YOUR GOAL: The required output is the lines below from the line containing "PIR1: AM312 -> HC-SR501" to the line containing "TEMP2 pin OUT: D0 -> D8", inclusive, retyped exactly. No other lines belong in it.
-- -- --
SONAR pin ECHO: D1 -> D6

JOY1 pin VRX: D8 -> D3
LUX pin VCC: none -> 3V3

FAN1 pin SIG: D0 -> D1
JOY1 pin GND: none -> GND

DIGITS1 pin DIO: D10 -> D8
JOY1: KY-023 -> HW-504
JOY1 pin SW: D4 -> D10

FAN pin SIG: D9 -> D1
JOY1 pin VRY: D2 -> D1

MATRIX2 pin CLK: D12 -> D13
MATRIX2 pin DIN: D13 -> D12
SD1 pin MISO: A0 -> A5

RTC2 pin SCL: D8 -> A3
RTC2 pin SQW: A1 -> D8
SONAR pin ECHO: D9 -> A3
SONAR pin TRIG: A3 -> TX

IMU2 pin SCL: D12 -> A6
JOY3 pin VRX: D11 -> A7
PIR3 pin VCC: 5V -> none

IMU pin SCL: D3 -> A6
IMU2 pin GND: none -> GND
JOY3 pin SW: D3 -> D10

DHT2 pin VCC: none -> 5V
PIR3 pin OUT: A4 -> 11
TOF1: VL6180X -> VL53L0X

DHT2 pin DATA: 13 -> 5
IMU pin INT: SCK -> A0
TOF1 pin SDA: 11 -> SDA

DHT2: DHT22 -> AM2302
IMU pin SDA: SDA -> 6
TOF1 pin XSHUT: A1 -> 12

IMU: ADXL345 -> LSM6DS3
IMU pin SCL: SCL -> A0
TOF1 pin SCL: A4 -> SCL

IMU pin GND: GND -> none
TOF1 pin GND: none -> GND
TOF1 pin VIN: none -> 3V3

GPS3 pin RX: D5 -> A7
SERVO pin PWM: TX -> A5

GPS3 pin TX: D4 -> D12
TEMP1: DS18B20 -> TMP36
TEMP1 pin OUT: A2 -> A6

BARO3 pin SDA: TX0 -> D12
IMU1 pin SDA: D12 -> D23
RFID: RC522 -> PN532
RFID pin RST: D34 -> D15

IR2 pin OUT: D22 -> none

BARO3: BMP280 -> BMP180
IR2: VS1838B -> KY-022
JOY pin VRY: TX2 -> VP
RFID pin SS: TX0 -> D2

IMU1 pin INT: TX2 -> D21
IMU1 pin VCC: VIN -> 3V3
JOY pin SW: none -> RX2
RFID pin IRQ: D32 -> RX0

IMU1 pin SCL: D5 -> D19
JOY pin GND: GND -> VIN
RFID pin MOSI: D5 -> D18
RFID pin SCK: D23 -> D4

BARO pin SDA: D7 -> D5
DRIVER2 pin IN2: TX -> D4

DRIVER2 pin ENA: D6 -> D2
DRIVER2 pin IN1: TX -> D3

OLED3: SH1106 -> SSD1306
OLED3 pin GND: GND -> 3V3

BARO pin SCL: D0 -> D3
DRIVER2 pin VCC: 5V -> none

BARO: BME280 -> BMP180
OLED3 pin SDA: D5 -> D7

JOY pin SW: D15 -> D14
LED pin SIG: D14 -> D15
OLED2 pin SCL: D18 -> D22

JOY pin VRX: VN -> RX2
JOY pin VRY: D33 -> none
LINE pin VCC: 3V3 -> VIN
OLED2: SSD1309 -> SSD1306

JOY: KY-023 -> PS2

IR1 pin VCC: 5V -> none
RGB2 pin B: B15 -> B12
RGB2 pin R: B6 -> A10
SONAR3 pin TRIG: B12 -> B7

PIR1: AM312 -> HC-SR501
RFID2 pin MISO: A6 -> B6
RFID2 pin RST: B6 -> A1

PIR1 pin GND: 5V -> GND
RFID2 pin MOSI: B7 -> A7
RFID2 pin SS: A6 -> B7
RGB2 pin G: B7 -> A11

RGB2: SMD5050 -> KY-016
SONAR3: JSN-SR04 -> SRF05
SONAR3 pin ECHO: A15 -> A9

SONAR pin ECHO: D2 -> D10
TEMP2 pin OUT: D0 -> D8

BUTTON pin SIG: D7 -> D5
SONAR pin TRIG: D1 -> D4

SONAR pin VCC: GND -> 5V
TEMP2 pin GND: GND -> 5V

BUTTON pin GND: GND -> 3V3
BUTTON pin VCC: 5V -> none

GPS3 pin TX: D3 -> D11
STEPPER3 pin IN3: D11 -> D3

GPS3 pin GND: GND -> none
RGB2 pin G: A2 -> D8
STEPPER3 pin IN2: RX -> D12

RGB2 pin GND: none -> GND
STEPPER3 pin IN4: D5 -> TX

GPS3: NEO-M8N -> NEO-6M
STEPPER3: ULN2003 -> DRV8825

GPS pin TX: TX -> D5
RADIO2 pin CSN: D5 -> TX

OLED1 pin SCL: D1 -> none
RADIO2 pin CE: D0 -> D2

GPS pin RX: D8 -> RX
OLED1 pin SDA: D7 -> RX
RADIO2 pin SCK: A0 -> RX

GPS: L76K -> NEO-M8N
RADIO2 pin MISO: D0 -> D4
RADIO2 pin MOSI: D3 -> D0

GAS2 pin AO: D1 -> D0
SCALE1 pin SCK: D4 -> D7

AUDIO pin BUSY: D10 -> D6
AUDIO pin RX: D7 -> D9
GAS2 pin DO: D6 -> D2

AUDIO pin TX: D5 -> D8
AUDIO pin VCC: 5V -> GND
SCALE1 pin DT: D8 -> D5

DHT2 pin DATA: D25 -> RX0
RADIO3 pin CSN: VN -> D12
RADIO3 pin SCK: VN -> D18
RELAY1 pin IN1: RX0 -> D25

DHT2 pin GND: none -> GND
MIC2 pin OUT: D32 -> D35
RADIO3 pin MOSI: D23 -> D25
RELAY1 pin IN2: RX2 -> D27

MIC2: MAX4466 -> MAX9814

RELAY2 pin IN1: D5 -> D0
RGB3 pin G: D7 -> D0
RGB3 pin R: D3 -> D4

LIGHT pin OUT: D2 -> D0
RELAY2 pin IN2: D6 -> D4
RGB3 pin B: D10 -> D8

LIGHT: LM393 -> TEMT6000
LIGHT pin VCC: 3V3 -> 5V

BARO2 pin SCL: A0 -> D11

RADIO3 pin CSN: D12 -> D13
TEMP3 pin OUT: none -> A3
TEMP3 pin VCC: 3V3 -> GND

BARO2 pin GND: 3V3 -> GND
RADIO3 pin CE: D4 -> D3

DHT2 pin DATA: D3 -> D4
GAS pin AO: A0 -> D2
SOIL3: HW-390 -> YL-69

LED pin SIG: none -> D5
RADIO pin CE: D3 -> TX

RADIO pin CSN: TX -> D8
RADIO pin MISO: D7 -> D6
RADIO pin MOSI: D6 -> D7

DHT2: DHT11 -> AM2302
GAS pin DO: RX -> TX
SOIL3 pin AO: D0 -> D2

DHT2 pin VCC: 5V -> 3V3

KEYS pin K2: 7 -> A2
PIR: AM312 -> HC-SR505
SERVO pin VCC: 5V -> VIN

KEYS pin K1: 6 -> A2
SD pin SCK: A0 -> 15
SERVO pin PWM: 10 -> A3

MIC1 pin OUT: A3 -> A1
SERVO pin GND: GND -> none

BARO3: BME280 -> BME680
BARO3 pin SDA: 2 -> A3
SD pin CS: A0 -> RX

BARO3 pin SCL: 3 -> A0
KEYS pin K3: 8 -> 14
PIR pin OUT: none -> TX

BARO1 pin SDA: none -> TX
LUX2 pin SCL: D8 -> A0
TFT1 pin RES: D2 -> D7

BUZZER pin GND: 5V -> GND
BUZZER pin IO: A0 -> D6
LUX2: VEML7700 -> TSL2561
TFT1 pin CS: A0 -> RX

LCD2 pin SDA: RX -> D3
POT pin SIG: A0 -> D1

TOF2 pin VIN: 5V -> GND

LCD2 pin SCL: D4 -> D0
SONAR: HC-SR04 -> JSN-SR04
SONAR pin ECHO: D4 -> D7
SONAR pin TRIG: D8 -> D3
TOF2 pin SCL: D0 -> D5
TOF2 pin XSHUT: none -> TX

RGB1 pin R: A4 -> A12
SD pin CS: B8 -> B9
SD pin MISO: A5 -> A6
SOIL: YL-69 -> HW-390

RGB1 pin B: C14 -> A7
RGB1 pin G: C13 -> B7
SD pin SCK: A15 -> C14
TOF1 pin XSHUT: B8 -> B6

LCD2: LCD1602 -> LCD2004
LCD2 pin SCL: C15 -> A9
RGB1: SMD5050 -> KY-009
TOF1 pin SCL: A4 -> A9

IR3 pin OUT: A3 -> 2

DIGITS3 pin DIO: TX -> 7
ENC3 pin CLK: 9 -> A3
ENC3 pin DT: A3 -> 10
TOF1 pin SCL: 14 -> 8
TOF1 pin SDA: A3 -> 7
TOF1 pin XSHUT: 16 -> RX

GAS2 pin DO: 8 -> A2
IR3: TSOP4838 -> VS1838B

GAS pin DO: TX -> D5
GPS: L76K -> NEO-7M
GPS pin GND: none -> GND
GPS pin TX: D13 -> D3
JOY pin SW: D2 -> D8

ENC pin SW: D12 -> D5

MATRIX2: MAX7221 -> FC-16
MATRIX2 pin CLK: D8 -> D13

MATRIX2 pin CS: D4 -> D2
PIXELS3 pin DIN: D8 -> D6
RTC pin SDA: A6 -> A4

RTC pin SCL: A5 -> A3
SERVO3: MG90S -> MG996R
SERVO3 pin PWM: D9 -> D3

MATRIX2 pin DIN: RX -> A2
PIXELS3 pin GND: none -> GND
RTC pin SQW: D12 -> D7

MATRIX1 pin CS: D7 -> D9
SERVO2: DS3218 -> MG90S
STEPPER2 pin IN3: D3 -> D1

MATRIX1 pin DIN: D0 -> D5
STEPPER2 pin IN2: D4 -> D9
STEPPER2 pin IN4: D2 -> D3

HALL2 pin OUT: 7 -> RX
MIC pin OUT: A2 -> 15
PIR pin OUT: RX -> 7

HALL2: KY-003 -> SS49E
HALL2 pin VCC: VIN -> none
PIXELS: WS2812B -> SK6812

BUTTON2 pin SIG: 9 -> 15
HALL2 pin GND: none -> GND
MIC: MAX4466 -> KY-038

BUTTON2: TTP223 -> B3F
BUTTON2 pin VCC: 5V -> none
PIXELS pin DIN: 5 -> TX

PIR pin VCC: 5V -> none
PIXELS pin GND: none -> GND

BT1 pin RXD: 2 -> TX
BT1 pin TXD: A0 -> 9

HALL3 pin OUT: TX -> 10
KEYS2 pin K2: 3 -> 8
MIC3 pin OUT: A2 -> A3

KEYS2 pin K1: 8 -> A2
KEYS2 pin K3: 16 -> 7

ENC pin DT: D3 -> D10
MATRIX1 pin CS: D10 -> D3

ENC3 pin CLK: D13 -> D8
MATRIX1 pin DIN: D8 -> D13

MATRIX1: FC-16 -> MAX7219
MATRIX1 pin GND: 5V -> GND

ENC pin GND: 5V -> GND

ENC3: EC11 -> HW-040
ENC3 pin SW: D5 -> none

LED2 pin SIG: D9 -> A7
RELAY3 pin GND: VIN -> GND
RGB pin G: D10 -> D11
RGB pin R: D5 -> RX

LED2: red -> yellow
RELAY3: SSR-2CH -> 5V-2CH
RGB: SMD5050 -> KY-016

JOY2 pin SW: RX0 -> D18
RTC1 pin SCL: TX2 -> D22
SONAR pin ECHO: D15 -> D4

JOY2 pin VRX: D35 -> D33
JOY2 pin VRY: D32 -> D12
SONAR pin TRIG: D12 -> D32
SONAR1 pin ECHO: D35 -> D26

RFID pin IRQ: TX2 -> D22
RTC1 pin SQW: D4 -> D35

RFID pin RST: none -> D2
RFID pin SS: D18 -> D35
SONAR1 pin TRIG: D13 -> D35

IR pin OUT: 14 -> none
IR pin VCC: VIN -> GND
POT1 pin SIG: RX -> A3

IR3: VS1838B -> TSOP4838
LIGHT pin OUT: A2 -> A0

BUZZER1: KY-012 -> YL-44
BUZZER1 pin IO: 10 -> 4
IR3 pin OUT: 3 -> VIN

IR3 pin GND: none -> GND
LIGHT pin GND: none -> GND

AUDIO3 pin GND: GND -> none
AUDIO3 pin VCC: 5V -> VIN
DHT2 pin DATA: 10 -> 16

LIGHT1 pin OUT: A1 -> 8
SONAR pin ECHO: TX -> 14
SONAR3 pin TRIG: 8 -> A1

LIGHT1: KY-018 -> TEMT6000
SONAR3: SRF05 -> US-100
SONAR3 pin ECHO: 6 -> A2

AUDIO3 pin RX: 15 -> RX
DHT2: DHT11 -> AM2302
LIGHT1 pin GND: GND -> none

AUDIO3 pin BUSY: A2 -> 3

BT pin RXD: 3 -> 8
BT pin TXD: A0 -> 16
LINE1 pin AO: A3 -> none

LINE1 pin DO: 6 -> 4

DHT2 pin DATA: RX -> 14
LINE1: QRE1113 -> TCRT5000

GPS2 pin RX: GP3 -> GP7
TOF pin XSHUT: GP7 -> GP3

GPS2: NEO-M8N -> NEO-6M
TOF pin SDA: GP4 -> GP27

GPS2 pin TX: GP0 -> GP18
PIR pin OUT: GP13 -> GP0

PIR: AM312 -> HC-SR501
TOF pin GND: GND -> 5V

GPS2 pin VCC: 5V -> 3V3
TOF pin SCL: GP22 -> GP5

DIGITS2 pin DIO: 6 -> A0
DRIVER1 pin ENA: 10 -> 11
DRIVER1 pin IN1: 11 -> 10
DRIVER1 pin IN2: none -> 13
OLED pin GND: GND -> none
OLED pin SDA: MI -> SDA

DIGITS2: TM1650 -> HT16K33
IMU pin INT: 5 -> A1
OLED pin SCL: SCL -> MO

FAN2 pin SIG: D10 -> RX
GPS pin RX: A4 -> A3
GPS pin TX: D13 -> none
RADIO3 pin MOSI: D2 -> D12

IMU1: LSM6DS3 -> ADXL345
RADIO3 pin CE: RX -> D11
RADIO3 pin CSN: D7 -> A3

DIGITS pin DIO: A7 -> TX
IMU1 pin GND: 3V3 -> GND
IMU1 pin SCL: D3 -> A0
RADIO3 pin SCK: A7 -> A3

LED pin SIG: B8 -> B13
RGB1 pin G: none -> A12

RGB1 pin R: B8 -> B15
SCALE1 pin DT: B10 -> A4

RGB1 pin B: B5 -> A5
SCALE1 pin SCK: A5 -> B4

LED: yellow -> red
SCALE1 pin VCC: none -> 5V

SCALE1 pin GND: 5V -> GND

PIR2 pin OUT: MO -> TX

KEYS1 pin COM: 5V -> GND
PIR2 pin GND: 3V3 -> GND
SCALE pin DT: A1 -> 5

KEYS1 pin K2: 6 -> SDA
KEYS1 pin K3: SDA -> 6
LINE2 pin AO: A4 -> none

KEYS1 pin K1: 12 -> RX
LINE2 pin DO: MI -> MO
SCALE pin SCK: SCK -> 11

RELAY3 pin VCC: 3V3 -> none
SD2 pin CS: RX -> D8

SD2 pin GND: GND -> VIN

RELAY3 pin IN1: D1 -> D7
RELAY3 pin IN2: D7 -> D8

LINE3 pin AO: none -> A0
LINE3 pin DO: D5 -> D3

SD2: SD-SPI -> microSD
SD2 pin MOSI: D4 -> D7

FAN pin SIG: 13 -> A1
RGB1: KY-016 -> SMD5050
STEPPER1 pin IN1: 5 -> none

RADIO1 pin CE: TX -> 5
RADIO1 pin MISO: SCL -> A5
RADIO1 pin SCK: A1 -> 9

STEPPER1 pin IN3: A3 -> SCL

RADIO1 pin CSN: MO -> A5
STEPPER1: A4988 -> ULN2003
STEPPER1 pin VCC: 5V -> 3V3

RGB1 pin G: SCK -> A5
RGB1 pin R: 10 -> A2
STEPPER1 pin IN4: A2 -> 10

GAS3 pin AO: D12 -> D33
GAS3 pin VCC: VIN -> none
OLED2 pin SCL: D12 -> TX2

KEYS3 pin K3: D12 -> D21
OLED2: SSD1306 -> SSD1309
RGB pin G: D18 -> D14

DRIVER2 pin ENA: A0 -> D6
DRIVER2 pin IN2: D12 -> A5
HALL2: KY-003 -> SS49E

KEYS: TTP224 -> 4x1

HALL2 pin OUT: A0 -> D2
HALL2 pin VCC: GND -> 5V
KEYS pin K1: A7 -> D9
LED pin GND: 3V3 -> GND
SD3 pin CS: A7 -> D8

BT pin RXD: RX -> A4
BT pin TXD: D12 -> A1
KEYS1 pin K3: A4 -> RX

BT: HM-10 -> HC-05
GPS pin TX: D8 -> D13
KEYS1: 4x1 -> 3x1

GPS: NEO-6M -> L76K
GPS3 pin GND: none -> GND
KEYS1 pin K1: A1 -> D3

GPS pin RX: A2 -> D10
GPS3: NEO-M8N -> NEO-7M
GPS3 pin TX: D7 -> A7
-- -- --
RESULT OF THIS TASK:
PIR1: AM312 -> HC-SR501
RFID2 pin MISO: A6 -> B6
RFID2 pin RST: B6 -> A1

PIR1 pin GND: 5V -> GND
RFID2 pin MOSI: B7 -> A7
RFID2 pin SS: A6 -> B7
RGB2 pin G: B7 -> A11

RGB2: SMD5050 -> KY-016
SONAR3: JSN-SR04 -> SRF05
SONAR3 pin ECHO: A15 -> A9

SONAR pin ECHO: D2 -> D10
TEMP2 pin OUT: D0 -> D8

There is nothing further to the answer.